Input:
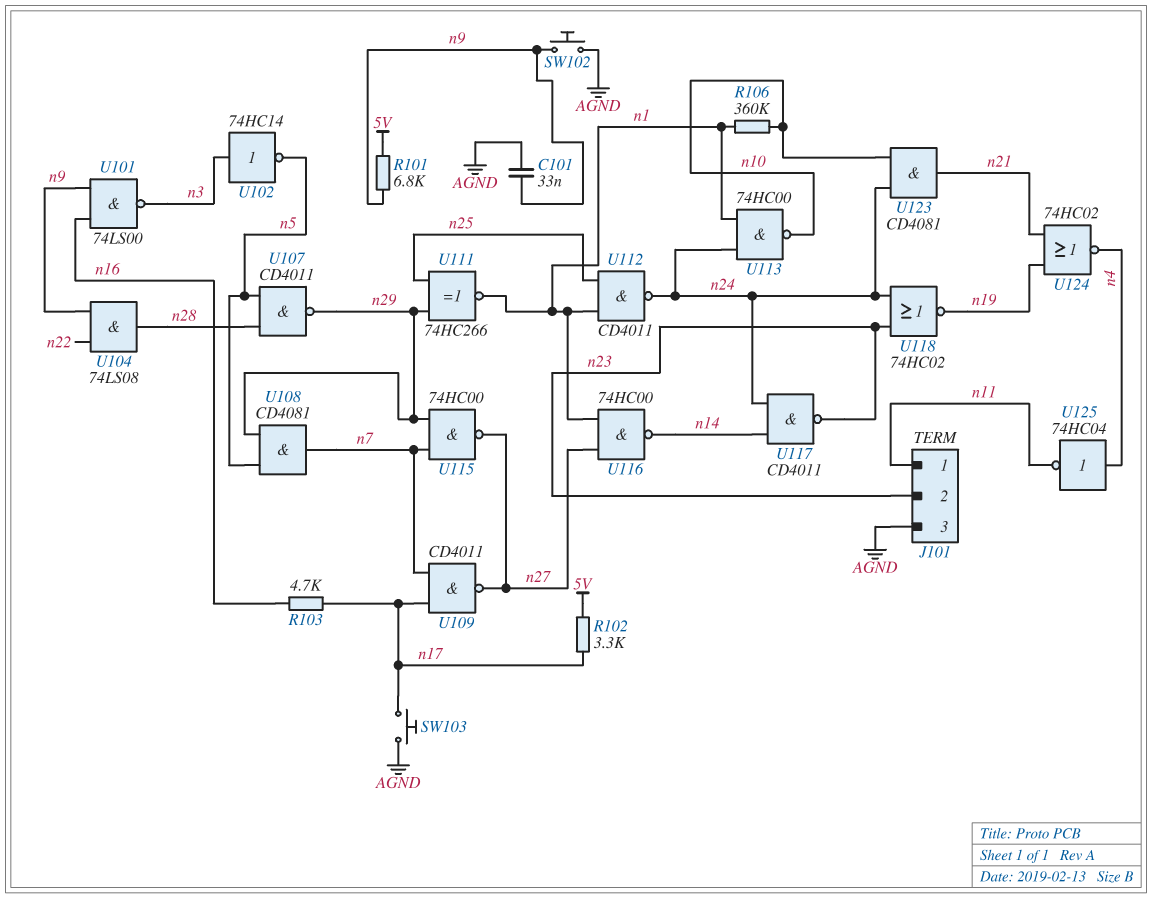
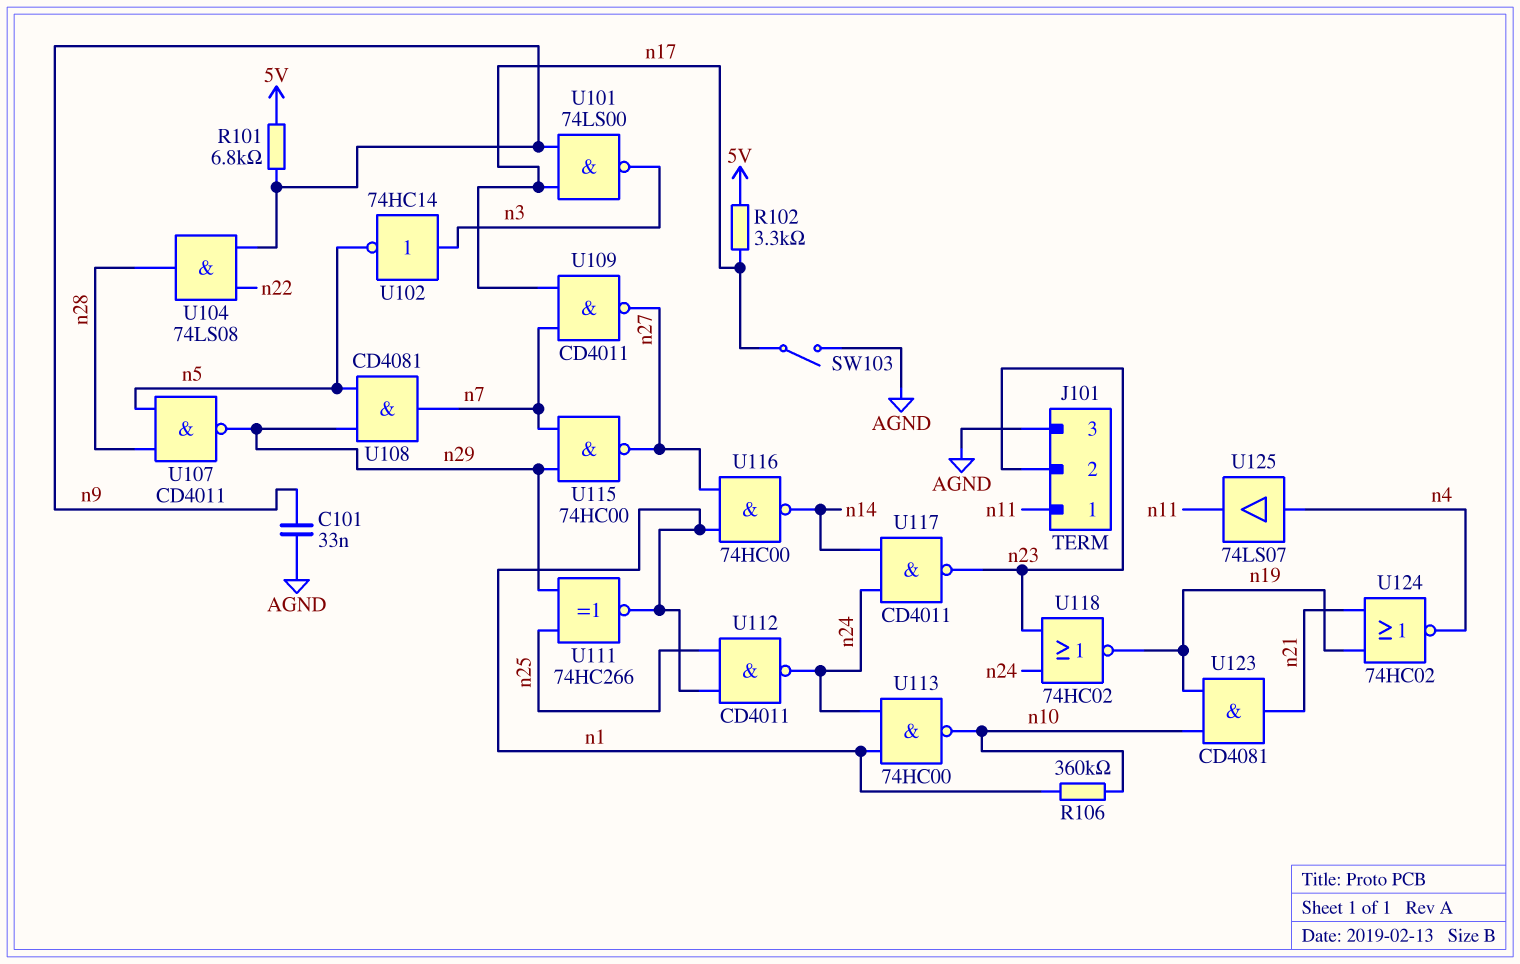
R103: 4.7k (n16, n17) -> none
SW102: button (AGND, n9) -> none
SW103: button (AGND, n17) -> switch (AGND, n17)
U101: NAND 74LS00 (in n9, in n16, out n3) -> NAND 74LS00 (in n9, in n17, out n3)
U123: AND CD4081 (in n10, in n24, out n21) -> AND CD4081 (in n10, in n19, out n21)
U125: NOT 74HC04 (in n4, out n11) -> buffer 74LS07 (in n4, out n11)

Prompt:
Would you filter the records and copy out each line containing "none"?

Problem solution:
R103: 4.7k (n16, n17) -> none
SW102: button (AGND, n9) -> none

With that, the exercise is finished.